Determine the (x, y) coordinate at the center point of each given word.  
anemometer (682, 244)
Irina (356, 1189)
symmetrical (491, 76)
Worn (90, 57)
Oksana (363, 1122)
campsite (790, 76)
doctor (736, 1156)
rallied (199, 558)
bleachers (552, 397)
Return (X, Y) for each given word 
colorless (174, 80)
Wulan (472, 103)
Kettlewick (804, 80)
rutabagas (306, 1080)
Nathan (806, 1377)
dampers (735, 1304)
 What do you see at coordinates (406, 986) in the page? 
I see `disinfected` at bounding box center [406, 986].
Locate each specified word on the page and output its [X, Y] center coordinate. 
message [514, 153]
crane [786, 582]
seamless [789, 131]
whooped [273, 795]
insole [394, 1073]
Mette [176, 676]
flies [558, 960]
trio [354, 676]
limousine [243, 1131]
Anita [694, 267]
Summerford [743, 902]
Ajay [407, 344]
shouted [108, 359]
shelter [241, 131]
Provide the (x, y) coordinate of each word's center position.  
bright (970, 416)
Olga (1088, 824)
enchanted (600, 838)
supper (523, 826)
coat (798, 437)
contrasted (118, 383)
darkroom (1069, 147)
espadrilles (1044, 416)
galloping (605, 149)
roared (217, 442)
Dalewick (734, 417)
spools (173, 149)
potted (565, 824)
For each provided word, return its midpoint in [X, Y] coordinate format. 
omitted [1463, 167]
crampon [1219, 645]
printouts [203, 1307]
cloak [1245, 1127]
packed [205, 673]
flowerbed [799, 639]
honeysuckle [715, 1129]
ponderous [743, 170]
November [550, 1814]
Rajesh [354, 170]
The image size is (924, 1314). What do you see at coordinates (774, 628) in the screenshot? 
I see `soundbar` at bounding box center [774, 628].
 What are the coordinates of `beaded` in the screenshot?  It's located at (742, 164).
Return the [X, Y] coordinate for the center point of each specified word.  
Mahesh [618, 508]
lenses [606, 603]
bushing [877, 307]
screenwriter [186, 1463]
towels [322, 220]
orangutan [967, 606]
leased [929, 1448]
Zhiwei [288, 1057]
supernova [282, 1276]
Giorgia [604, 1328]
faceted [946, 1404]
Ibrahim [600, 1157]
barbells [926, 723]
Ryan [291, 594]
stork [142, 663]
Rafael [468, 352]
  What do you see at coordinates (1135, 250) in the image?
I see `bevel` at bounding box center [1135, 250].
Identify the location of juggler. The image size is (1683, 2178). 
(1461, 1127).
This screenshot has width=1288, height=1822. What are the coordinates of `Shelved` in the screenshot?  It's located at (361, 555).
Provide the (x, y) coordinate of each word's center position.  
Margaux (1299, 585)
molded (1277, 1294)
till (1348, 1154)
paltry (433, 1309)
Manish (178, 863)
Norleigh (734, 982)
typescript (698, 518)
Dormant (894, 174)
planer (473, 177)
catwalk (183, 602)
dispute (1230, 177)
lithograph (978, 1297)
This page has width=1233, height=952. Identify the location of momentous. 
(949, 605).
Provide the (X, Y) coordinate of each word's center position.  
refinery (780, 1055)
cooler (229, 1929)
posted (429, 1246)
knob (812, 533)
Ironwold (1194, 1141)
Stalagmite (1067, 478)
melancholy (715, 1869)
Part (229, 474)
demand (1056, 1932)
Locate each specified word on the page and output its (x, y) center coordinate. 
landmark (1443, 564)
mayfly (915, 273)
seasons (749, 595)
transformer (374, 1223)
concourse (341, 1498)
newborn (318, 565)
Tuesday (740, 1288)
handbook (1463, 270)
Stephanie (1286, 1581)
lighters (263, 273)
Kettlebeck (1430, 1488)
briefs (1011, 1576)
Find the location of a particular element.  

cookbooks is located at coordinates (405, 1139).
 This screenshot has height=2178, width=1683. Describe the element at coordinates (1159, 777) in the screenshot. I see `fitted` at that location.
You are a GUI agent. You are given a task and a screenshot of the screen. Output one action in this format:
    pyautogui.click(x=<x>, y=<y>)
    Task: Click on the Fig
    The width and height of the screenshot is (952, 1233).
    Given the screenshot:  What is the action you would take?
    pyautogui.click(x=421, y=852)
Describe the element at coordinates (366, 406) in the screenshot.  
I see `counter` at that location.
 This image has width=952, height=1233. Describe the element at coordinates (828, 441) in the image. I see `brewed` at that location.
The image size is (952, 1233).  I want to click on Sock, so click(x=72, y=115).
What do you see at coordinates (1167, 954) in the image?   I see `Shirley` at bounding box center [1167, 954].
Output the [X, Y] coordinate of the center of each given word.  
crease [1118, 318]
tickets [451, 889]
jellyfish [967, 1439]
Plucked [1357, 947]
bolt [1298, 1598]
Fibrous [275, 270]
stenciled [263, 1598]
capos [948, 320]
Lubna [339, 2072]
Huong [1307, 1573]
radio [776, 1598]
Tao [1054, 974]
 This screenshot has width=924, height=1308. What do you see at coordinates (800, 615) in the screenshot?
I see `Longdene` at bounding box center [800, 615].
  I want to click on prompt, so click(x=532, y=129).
════════════════
*PROMPT*. Extract the lines starting at the one containing "Giorgia [604, 1328]" and ending after the one containing "pyautogui.click(x=421, y=852)", copying each one unchanged.

*RESULT OF THE EXERCISE*.
Giorgia [604, 1328]
faceted [946, 1404]
Ibrahim [600, 1157]
barbells [926, 723]
Ryan [291, 594]
stork [142, 663]
Rafael [468, 352]
  What do you see at coordinates (1135, 250) in the image?
I see `bevel` at bounding box center [1135, 250].
Identify the location of juggler. The image size is (1683, 2178). 
(1461, 1127).
This screenshot has width=1288, height=1822. What are the coordinates of `Shelved` in the screenshot?  It's located at (361, 555).
Provide the (x, y) coordinate of each word's center position.  
Margaux (1299, 585)
molded (1277, 1294)
till (1348, 1154)
paltry (433, 1309)
Manish (178, 863)
Norleigh (734, 982)
typescript (698, 518)
Dormant (894, 174)
planer (473, 177)
catwalk (183, 602)
dispute (1230, 177)
lithograph (978, 1297)
This page has width=1233, height=952. Identify the location of momentous. 
(949, 605).
Provide the (X, Y) coordinate of each word's center position.  
refinery (780, 1055)
cooler (229, 1929)
posted (429, 1246)
knob (812, 533)
Ironwold (1194, 1141)
Stalagmite (1067, 478)
melancholy (715, 1869)
Part (229, 474)
demand (1056, 1932)
Locate each specified word on the page and output its (x, y) center coordinate. 
landmark (1443, 564)
mayfly (915, 273)
seasons (749, 595)
transformer (374, 1223)
concourse (341, 1498)
newborn (318, 565)
Tuesday (740, 1288)
handbook (1463, 270)
Stephanie (1286, 1581)
lighters (263, 273)
Kettlebeck (1430, 1488)
briefs (1011, 1576)
Find the location of a particular element.  

cookbooks is located at coordinates (405, 1139).
 This screenshot has height=2178, width=1683. Describe the element at coordinates (1159, 777) in the screenshot. I see `fitted` at that location.
You are a GUI agent. You are given a task and a screenshot of the screen. Output one action in this format:
    pyautogui.click(x=<x>, y=<y>)
    Task: Click on the Fig
    The width and height of the screenshot is (952, 1233).
    Given the screenshot:  What is the action you would take?
    pyautogui.click(x=421, y=852)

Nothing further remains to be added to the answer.